### Information supplied:
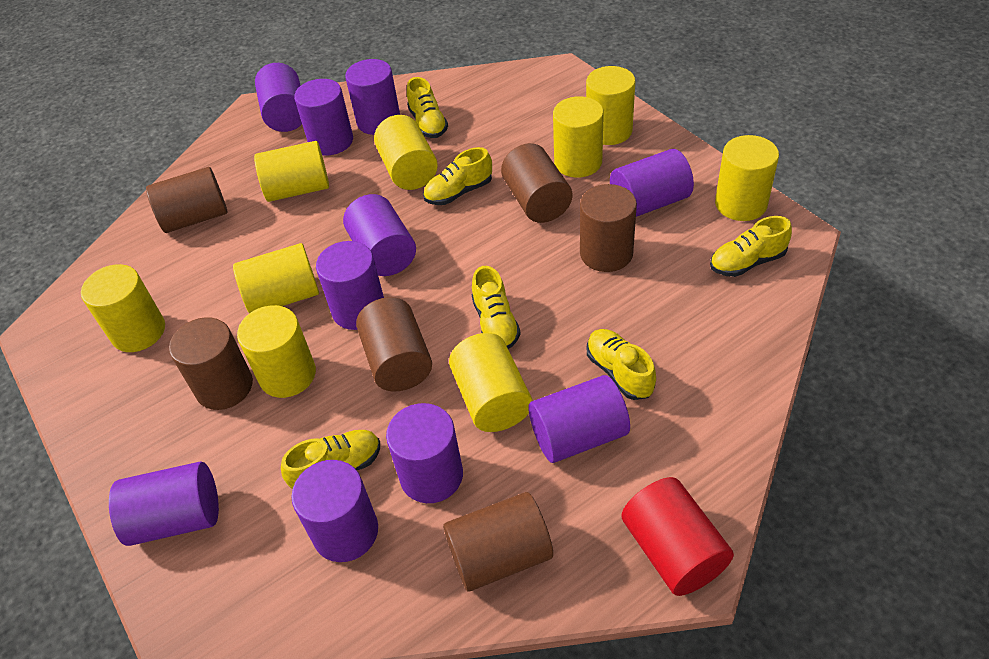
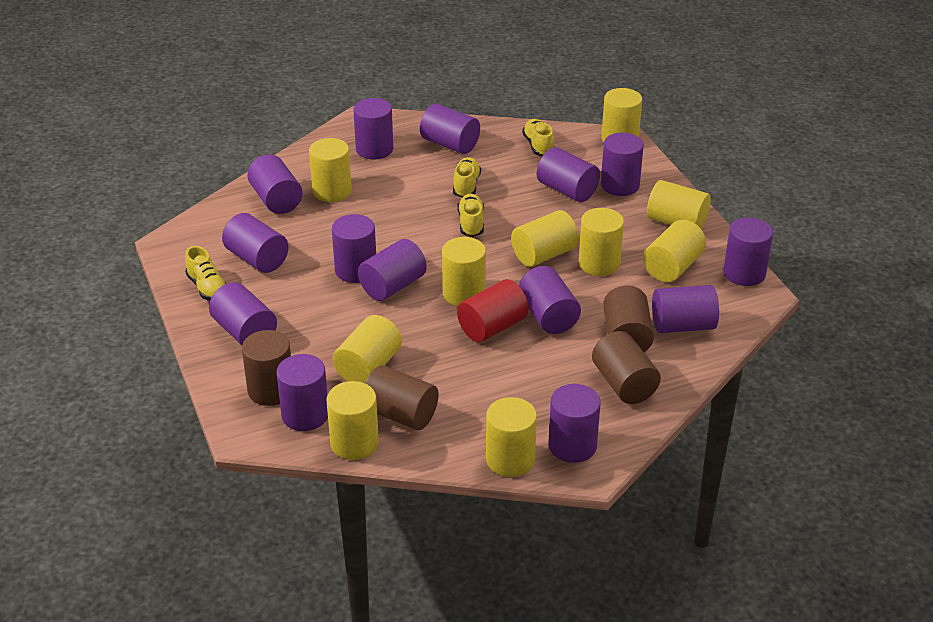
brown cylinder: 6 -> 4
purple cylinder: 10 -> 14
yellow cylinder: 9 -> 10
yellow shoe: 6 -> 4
---
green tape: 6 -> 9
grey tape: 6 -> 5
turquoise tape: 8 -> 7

### What is required:
The range runs from the line with "brown cylinder: 6 -> 4" up to and including the line with "yellow shoe: 6 -> 4" in the listing above; please write out exactly those lines and nothing more.

### Output of the exercise:
brown cylinder: 6 -> 4
purple cylinder: 10 -> 14
yellow cylinder: 9 -> 10
yellow shoe: 6 -> 4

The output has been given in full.